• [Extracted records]
· · · · ·
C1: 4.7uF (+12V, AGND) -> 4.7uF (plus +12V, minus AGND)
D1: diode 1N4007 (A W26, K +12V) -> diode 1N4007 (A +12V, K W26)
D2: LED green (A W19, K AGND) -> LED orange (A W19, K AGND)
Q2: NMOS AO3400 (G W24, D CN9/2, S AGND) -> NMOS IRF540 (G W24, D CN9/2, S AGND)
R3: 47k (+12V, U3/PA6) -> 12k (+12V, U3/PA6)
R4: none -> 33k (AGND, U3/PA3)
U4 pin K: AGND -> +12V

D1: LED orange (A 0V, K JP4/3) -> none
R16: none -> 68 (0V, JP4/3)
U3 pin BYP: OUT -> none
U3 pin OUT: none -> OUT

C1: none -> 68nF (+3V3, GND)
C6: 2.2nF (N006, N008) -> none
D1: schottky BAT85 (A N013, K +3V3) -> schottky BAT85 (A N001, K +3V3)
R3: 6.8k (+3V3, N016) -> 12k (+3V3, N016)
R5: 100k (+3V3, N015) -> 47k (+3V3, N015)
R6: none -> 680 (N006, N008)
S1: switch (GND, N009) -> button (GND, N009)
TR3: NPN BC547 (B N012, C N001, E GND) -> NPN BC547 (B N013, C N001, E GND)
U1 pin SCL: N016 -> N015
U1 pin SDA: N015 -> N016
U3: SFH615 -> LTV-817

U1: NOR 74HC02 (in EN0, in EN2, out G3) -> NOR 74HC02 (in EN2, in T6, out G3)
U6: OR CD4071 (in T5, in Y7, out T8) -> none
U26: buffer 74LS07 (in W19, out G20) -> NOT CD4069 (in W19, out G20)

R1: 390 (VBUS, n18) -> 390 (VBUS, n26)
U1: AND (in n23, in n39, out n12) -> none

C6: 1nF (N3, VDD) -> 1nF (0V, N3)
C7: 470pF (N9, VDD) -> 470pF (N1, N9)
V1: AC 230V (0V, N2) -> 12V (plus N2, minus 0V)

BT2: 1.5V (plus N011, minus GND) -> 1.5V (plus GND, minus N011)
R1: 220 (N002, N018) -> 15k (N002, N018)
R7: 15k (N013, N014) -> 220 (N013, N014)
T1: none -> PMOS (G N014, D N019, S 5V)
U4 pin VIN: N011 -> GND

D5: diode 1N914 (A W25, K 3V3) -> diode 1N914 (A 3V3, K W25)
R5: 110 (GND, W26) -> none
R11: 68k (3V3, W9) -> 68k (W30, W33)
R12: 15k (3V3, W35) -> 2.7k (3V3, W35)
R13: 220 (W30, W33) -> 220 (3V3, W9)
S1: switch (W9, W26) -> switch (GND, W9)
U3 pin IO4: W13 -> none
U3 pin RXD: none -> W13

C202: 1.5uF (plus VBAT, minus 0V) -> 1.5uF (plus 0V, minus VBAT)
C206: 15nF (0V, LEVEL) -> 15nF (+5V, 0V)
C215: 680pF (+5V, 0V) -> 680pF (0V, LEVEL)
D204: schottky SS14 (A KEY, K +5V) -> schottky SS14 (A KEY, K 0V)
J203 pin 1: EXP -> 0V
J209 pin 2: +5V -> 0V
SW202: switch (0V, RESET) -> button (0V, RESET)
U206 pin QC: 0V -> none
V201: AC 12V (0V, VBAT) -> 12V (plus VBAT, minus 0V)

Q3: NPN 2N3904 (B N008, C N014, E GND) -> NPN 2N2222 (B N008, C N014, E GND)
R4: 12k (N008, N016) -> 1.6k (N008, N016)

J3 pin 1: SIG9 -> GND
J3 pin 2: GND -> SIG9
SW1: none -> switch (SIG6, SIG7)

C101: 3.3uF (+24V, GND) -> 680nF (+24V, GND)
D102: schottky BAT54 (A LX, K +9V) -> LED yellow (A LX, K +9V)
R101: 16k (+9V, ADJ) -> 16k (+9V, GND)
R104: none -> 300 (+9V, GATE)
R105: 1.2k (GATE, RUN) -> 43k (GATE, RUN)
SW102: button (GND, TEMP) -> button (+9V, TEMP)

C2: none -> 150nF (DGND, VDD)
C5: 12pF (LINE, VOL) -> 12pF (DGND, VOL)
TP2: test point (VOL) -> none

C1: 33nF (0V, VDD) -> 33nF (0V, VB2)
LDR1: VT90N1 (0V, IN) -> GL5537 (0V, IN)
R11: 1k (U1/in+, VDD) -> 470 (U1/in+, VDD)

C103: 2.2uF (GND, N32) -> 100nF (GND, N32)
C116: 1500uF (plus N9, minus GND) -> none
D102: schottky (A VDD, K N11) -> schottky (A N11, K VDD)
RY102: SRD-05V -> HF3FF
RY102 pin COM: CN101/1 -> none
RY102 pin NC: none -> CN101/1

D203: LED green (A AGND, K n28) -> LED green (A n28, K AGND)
· · · · ·
• [WHAT TO PRODUCE]
An exact copy of every record above is required.

• [WRITTEN SOLUTION]
C1: 4.7uF (+12V, AGND) -> 4.7uF (plus +12V, minus AGND)
D1: diode 1N4007 (A W26, K +12V) -> diode 1N4007 (A +12V, K W26)
D2: LED green (A W19, K AGND) -> LED orange (A W19, K AGND)
Q2: NMOS AO3400 (G W24, D CN9/2, S AGND) -> NMOS IRF540 (G W24, D CN9/2, S AGND)
R3: 47k (+12V, U3/PA6) -> 12k (+12V, U3/PA6)
R4: none -> 33k (AGND, U3/PA3)
U4 pin K: AGND -> +12V

D1: LED orange (A 0V, K JP4/3) -> none
R16: none -> 68 (0V, JP4/3)
U3 pin BYP: OUT -> none
U3 pin OUT: none -> OUT

C1: none -> 68nF (+3V3, GND)
C6: 2.2nF (N006, N008) -> none
D1: schottky BAT85 (A N013, K +3V3) -> schottky BAT85 (A N001, K +3V3)
R3: 6.8k (+3V3, N016) -> 12k (+3V3, N016)
R5: 100k (+3V3, N015) -> 47k (+3V3, N015)
R6: none -> 680 (N006, N008)
S1: switch (GND, N009) -> button (GND, N009)
TR3: NPN BC547 (B N012, C N001, E GND) -> NPN BC547 (B N013, C N001, E GND)
U1 pin SCL: N016 -> N015
U1 pin SDA: N015 -> N016
U3: SFH615 -> LTV-817

U1: NOR 74HC02 (in EN0, in EN2, out G3) -> NOR 74HC02 (in EN2, in T6, out G3)
U6: OR CD4071 (in T5, in Y7, out T8) -> none
U26: buffer 74LS07 (in W19, out G20) -> NOT CD4069 (in W19, out G20)

R1: 390 (VBUS, n18) -> 390 (VBUS, n26)
U1: AND (in n23, in n39, out n12) -> none

C6: 1nF (N3, VDD) -> 1nF (0V, N3)
C7: 470pF (N9, VDD) -> 470pF (N1, N9)
V1: AC 230V (0V, N2) -> 12V (plus N2, minus 0V)

BT2: 1.5V (plus N011, minus GND) -> 1.5V (plus GND, minus N011)
R1: 220 (N002, N018) -> 15k (N002, N018)
R7: 15k (N013, N014) -> 220 (N013, N014)
T1: none -> PMOS (G N014, D N019, S 5V)
U4 pin VIN: N011 -> GND

D5: diode 1N914 (A W25, K 3V3) -> diode 1N914 (A 3V3, K W25)
R5: 110 (GND, W26) -> none
R11: 68k (3V3, W9) -> 68k (W30, W33)
R12: 15k (3V3, W35) -> 2.7k (3V3, W35)
R13: 220 (W30, W33) -> 220 (3V3, W9)
S1: switch (W9, W26) -> switch (GND, W9)
U3 pin IO4: W13 -> none
U3 pin RXD: none -> W13

C202: 1.5uF (plus VBAT, minus 0V) -> 1.5uF (plus 0V, minus VBAT)
C206: 15nF (0V, LEVEL) -> 15nF (+5V, 0V)
C215: 680pF (+5V, 0V) -> 680pF (0V, LEVEL)
D204: schottky SS14 (A KEY, K +5V) -> schottky SS14 (A KEY, K 0V)
J203 pin 1: EXP -> 0V
J209 pin 2: +5V -> 0V
SW202: switch (0V, RESET) -> button (0V, RESET)
U206 pin QC: 0V -> none
V201: AC 12V (0V, VBAT) -> 12V (plus VBAT, minus 0V)

Q3: NPN 2N3904 (B N008, C N014, E GND) -> NPN 2N2222 (B N008, C N014, E GND)
R4: 12k (N008, N016) -> 1.6k (N008, N016)

J3 pin 1: SIG9 -> GND
J3 pin 2: GND -> SIG9
SW1: none -> switch (SIG6, SIG7)

C101: 3.3uF (+24V, GND) -> 680nF (+24V, GND)
D102: schottky BAT54 (A LX, K +9V) -> LED yellow (A LX, K +9V)
R101: 16k (+9V, ADJ) -> 16k (+9V, GND)
R104: none -> 300 (+9V, GATE)
R105: 1.2k (GATE, RUN) -> 43k (GATE, RUN)
SW102: button (GND, TEMP) -> button (+9V, TEMP)

C2: none -> 150nF (DGND, VDD)
C5: 12pF (LINE, VOL) -> 12pF (DGND, VOL)
TP2: test point (VOL) -> none

C1: 33nF (0V, VDD) -> 33nF (0V, VB2)
LDR1: VT90N1 (0V, IN) -> GL5537 (0V, IN)
R11: 1k (U1/in+, VDD) -> 470 (U1/in+, VDD)

C103: 2.2uF (GND, N32) -> 100nF (GND, N32)
C116: 1500uF (plus N9, minus GND) -> none
D102: schottky (A VDD, K N11) -> schottky (A N11, K VDD)
RY102: SRD-05V -> HF3FF
RY102 pin COM: CN101/1 -> none
RY102 pin NC: none -> CN101/1

D203: LED green (A AGND, K n28) -> LED green (A n28, K AGND)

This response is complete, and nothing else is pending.